§ WORK ITEM
Among the lines of the entries below, count those containing the word "road" and answer with the number only.

THE DATA START

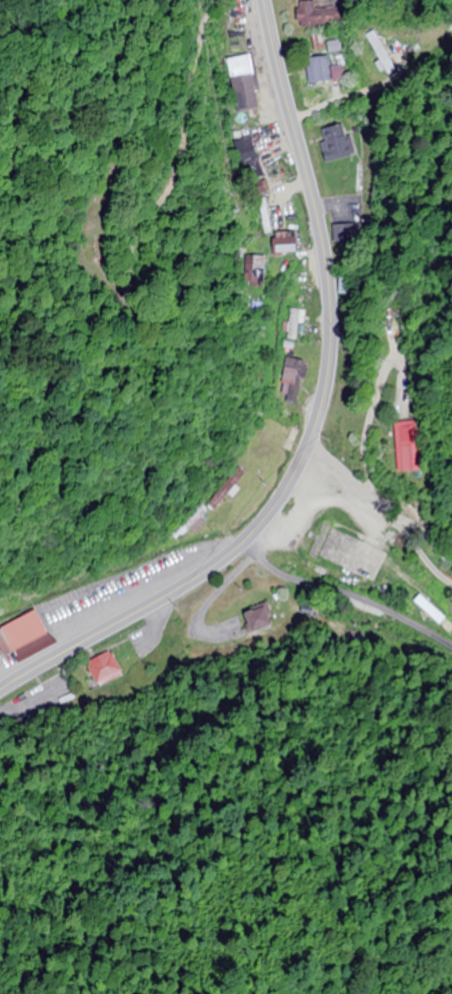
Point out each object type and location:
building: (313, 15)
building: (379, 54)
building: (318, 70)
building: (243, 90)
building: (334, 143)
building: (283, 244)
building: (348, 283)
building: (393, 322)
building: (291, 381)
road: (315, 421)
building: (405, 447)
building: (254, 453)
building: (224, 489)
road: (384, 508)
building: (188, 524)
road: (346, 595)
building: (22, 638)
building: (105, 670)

THE DATA END

§ TASK RESPONSE
3